(Scene comparison data)
########

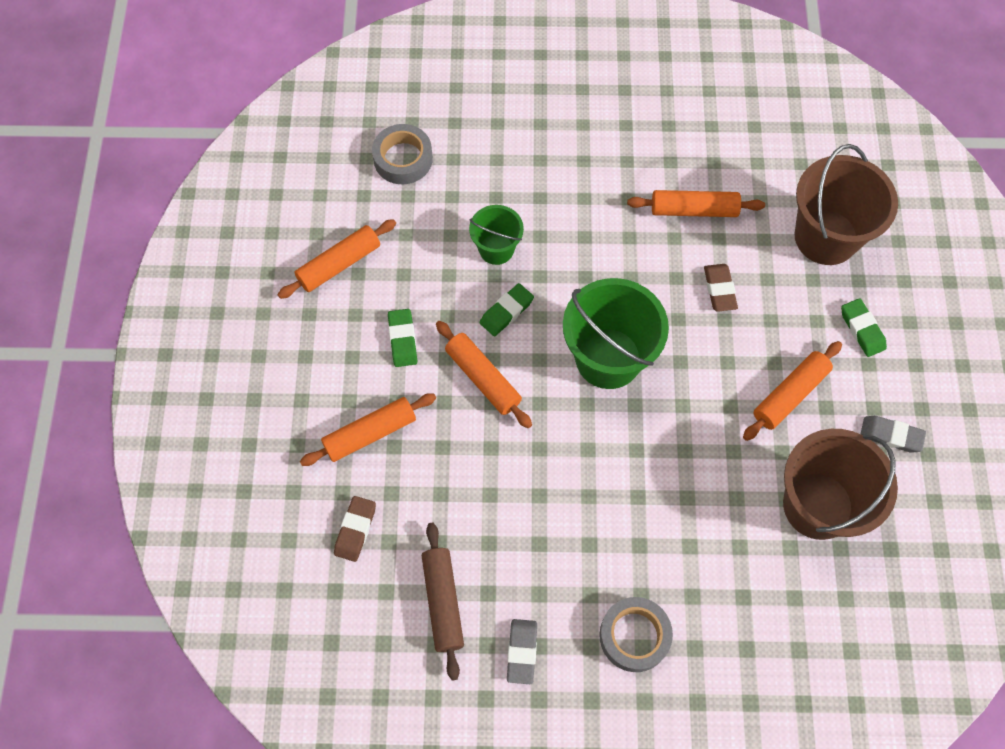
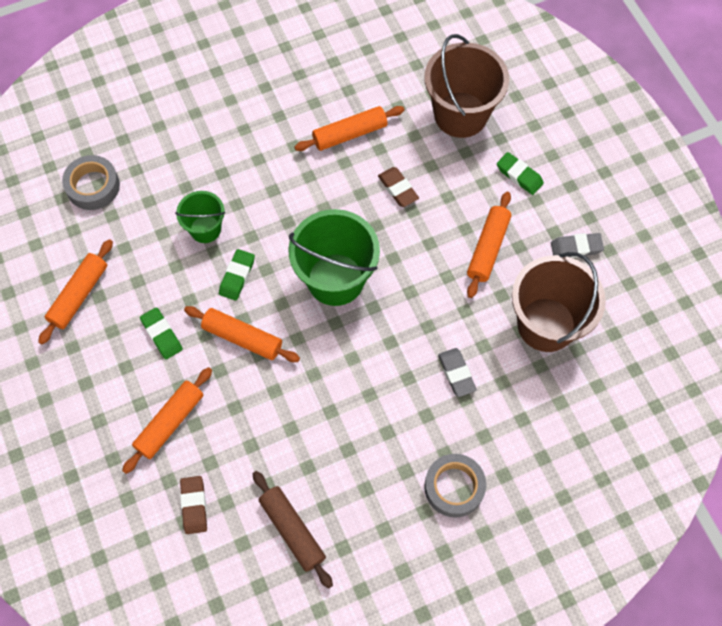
camera: 25 degrees left, 0 degrees up
(522, 652) = (373, 540): grey eraser -> grey eraser (456, 373)

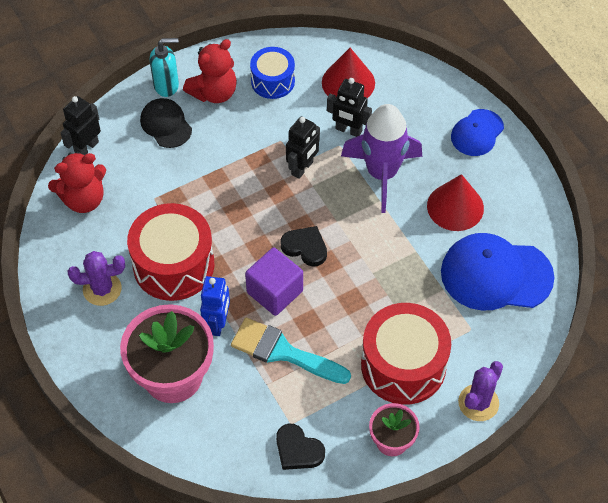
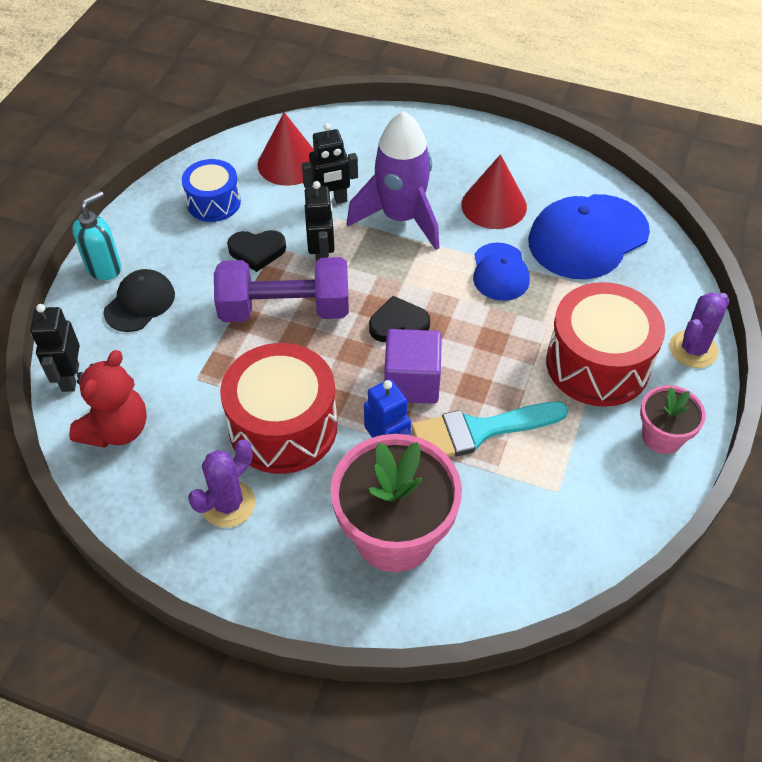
camera: 40 degrees left, 5 degrees down
(166, 124) = (140, 303): black cap -> black cap turned 105 degrees clockwise
(214, 92) = (163, 245): red teddy bear -> none
(246, 189) = (285, 309): none -> purple dumbbell
(298, 450) = (591, 511): black heart -> black heart (257, 251)
(477, 133) = (447, 138): blue cap -> blue cap (500, 272)
(478, 403) = (693, 349): purple cactus -> purple cactus turned 45 degrees clockwise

########

WHAT YOU HAVE TO DO: Return the records above exactly as written, but without any of the pictures.

TASK RESULT:
camera: 25 degrees left, 0 degrees up
(522, 652) = (373, 540): grey eraser -> grey eraser (456, 373)

camera: 40 degrees left, 5 degrees down
(166, 124) = (140, 303): black cap -> black cap turned 105 degrees clockwise
(214, 92) = (163, 245): red teddy bear -> none
(246, 189) = (285, 309): none -> purple dumbbell
(298, 450) = (591, 511): black heart -> black heart (257, 251)
(477, 133) = (447, 138): blue cap -> blue cap (500, 272)
(478, 403) = (693, 349): purple cactus -> purple cactus turned 45 degrees clockwise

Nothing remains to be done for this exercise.